TO-DO ITEM:
Where the line containing "black cake: 12 -> 10" appears, start copying; continue through the last line below and copy nothing else.

[Colored object counts]
..........

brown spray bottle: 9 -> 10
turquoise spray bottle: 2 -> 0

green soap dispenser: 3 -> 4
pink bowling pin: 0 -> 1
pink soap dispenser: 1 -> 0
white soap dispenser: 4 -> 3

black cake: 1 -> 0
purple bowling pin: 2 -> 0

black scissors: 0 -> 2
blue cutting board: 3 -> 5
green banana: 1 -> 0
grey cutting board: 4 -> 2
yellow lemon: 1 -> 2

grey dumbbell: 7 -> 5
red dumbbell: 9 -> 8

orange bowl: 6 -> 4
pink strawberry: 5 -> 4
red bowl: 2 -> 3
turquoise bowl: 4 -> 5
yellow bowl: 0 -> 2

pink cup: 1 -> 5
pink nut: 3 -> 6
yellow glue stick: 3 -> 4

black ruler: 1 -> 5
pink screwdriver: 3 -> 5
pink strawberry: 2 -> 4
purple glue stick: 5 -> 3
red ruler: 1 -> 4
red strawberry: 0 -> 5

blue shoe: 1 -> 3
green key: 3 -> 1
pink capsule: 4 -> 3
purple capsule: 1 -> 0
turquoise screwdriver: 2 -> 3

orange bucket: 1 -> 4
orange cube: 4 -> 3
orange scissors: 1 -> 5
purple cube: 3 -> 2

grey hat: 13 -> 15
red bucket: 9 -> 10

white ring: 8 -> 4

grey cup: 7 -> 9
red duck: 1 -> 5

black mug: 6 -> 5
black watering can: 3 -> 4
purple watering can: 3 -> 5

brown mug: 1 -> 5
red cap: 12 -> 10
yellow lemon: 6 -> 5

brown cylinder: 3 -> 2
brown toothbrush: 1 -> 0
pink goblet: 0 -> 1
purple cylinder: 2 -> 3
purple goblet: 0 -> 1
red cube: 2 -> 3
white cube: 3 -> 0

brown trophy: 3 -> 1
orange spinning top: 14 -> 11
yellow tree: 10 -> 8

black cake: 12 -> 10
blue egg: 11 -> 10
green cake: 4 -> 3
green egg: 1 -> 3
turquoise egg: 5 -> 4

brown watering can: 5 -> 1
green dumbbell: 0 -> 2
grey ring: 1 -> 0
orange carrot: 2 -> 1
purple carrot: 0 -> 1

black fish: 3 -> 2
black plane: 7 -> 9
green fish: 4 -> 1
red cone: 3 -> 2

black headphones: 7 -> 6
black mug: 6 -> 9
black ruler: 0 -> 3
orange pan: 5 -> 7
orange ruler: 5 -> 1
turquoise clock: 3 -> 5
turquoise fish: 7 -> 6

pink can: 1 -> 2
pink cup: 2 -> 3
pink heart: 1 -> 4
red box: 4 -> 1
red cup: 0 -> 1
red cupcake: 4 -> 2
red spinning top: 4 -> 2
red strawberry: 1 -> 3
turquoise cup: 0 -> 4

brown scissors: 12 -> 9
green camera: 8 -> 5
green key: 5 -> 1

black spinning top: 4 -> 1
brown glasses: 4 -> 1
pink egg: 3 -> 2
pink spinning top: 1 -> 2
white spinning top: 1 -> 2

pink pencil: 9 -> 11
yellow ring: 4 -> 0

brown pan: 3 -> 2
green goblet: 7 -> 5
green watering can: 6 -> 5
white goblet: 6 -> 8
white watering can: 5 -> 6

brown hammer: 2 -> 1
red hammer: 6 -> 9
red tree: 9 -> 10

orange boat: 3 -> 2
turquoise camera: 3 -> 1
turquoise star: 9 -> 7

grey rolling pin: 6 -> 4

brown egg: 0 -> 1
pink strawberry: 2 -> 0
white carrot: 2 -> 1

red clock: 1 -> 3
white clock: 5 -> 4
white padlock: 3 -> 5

..........

SOLVED EXERCISE:
black cake: 12 -> 10
blue egg: 11 -> 10
green cake: 4 -> 3
green egg: 1 -> 3
turquoise egg: 5 -> 4

brown watering can: 5 -> 1
green dumbbell: 0 -> 2
grey ring: 1 -> 0
orange carrot: 2 -> 1
purple carrot: 0 -> 1

black fish: 3 -> 2
black plane: 7 -> 9
green fish: 4 -> 1
red cone: 3 -> 2

black headphones: 7 -> 6
black mug: 6 -> 9
black ruler: 0 -> 3
orange pan: 5 -> 7
orange ruler: 5 -> 1
turquoise clock: 3 -> 5
turquoise fish: 7 -> 6

pink can: 1 -> 2
pink cup: 2 -> 3
pink heart: 1 -> 4
red box: 4 -> 1
red cup: 0 -> 1
red cupcake: 4 -> 2
red spinning top: 4 -> 2
red strawberry: 1 -> 3
turquoise cup: 0 -> 4

brown scissors: 12 -> 9
green camera: 8 -> 5
green key: 5 -> 1

black spinning top: 4 -> 1
brown glasses: 4 -> 1
pink egg: 3 -> 2
pink spinning top: 1 -> 2
white spinning top: 1 -> 2

pink pencil: 9 -> 11
yellow ring: 4 -> 0

brown pan: 3 -> 2
green goblet: 7 -> 5
green watering can: 6 -> 5
white goblet: 6 -> 8
white watering can: 5 -> 6

brown hammer: 2 -> 1
red hammer: 6 -> 9
red tree: 9 -> 10

orange boat: 3 -> 2
turquoise camera: 3 -> 1
turquoise star: 9 -> 7

grey rolling pin: 6 -> 4

brown egg: 0 -> 1
pink strawberry: 2 -> 0
white carrot: 2 -> 1

red clock: 1 -> 3
white clock: 5 -> 4
white padlock: 3 -> 5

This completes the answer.